In duplicating the lines below, keep every word unchanged and drop the pictures.

[Opening Data section section]

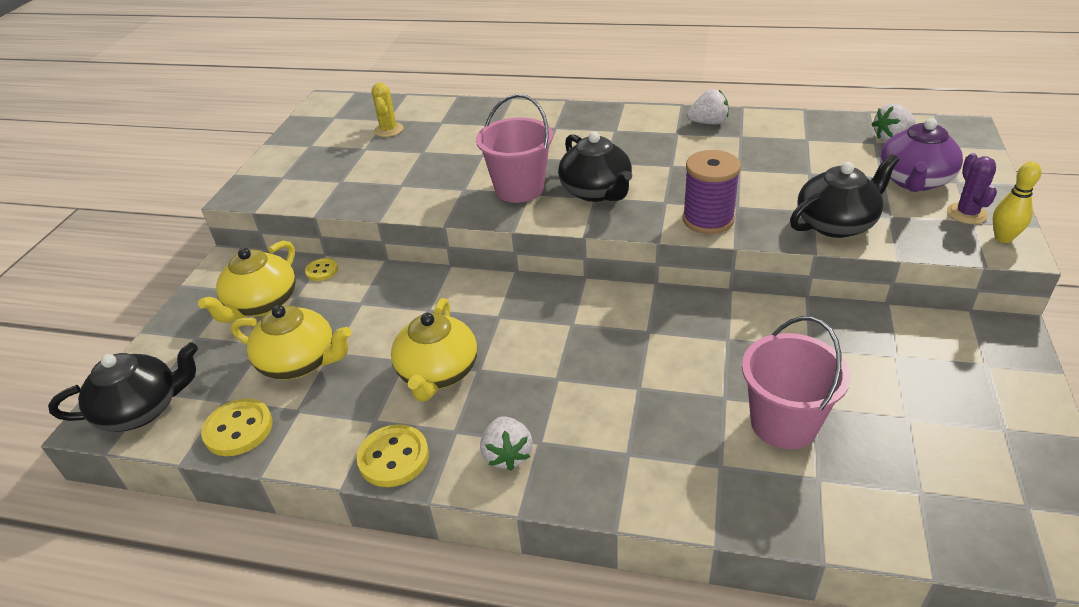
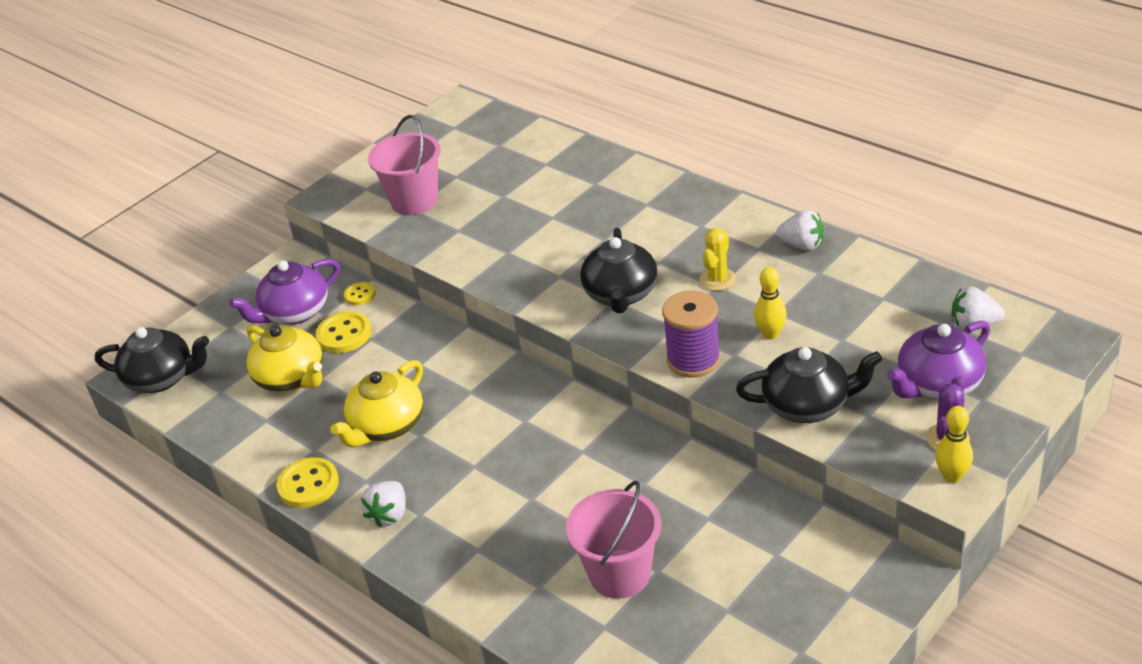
camera: 30 degrees right, 0 degrees up
(238, 429) = (217, 420): yellow button -> yellow button (344, 334)
(262, 304) = (294, 312): yellow teapot -> purple teapot
(388, 130) = (491, 159): yellow cactus -> yellow cactus (717, 279)
(519, 189) = (555, 268): pink bucket -> pink bucket (414, 200)
(750, 184) = (770, 334): none -> yellow bowling pin

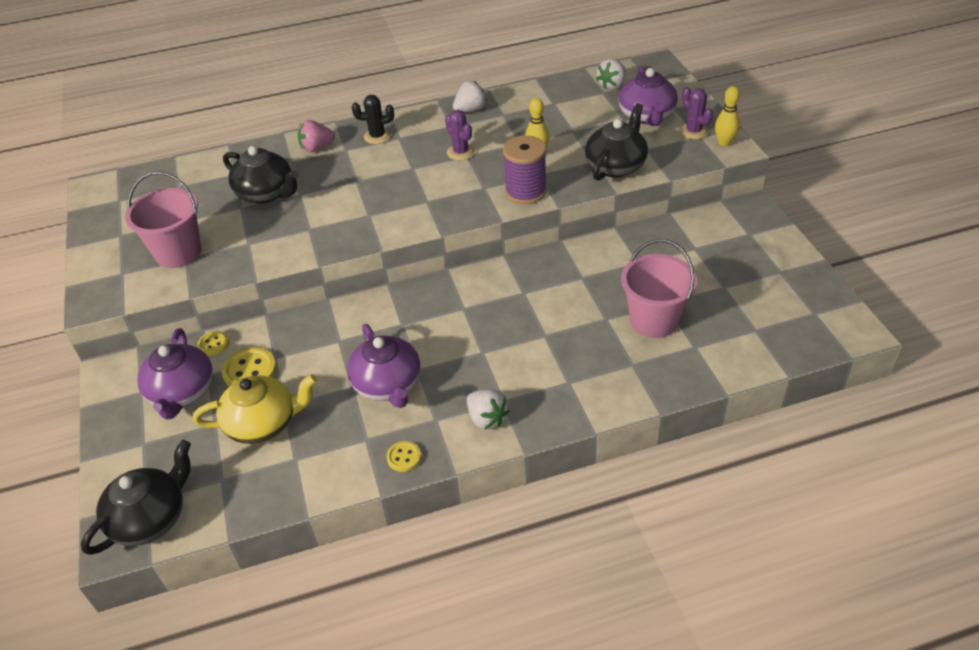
camera: 60 degrees left, 5 degrees up
(308, 485) = (404, 457): yellow button -> yellow button, size x0.59
(386, 426) = (388, 385): yellow teapot -> purple teapot
(621, 294) = (424, 196): black teapot -> black teapot (266, 193)
(631, 186) = (317, 148): none -> pink strawberry
(688, 211) = (377, 136): none -> black cactus
(717, 279) = (460, 152): yellow cactus -> purple cactus

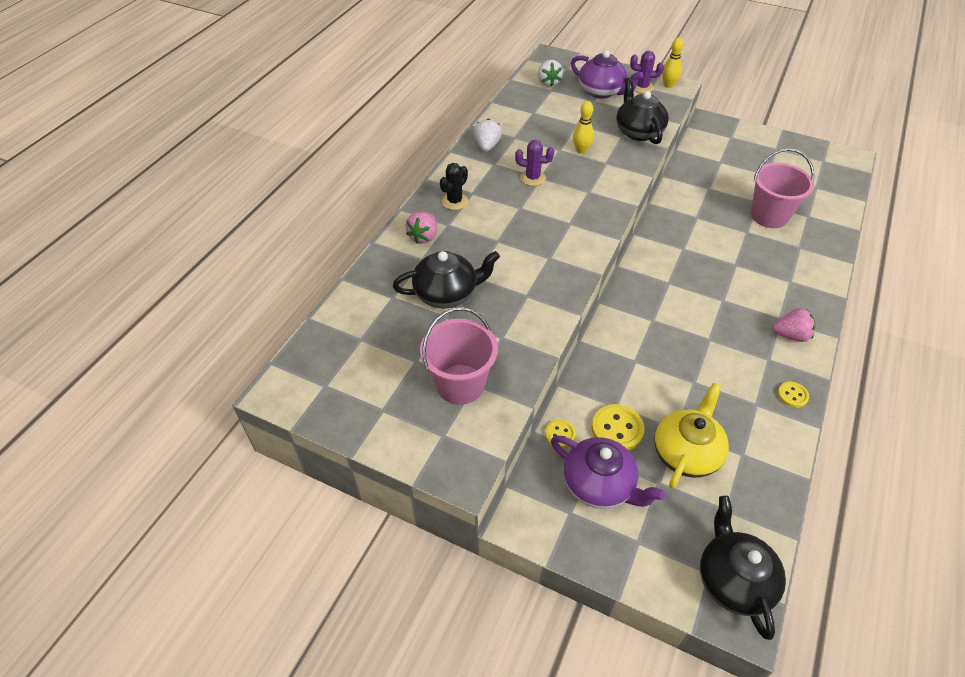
camera: 50 degrees left, 5 degrees up
(388, 385) = (710, 362): purple teapot -> none
(487, 418) = (790, 335): white strawberry -> pink strawberry
(525, 192) = (617, 178): purple spool -> none

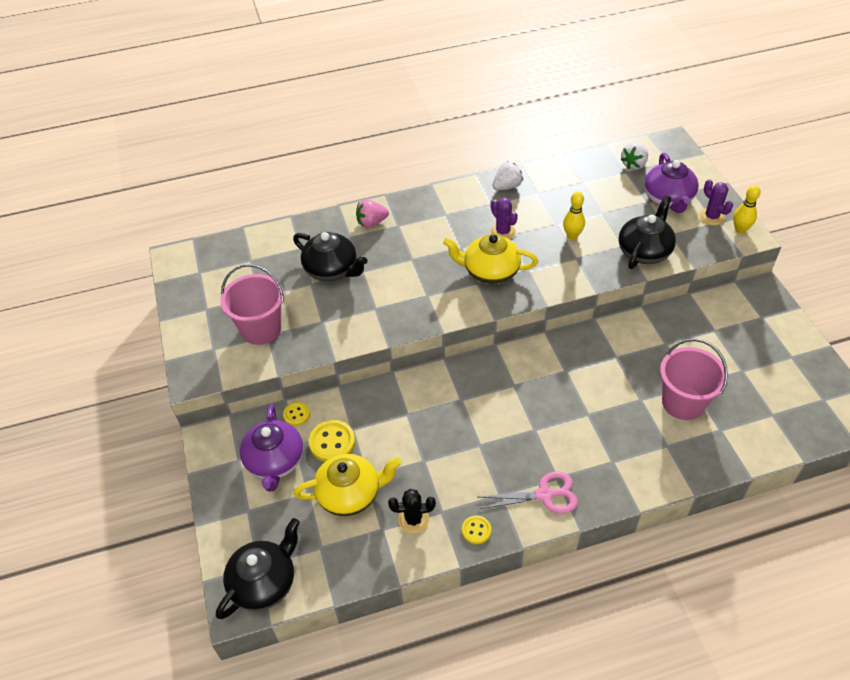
camera: 50 degrees right, 0 degrees up
(454, 201) = (425, 212): black cactus -> black cactus (413, 519)
(566, 210) = (490, 271): none -> yellow teapot
(790, 335) = (544, 495): pink strawberry -> pink scissors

[Closing Data section section]

Task response
camera: 30 degrees right, 0 degrees up
(238, 429) = (217, 420): yellow button -> yellow button (344, 334)
(262, 304) = (294, 312): yellow teapot -> purple teapot
(388, 130) = (491, 159): yellow cactus -> yellow cactus (717, 279)
(519, 189) = (555, 268): pink bucket -> pink bucket (414, 200)
(750, 184) = (770, 334): none -> yellow bowling pin

camera: 60 degrees left, 5 degrees up
(308, 485) = (404, 457): yellow button -> yellow button, size x0.59
(386, 426) = (388, 385): yellow teapot -> purple teapot
(621, 294) = (424, 196): black teapot -> black teapot (266, 193)
(631, 186) = (317, 148): none -> pink strawberry
(688, 211) = (377, 136): none -> black cactus
(717, 279) = (460, 152): yellow cactus -> purple cactus

camera: 50 degrees left, 5 degrees up
(388, 385) = (710, 362): purple teapot -> none
(487, 418) = (790, 335): white strawberry -> pink strawberry
(525, 192) = (617, 178): purple spool -> none

camera: 50 degrees right, 0 degrees up
(454, 201) = (425, 212): black cactus -> black cactus (413, 519)
(566, 210) = (490, 271): none -> yellow teapot
(790, 335) = (544, 495): pink strawberry -> pink scissors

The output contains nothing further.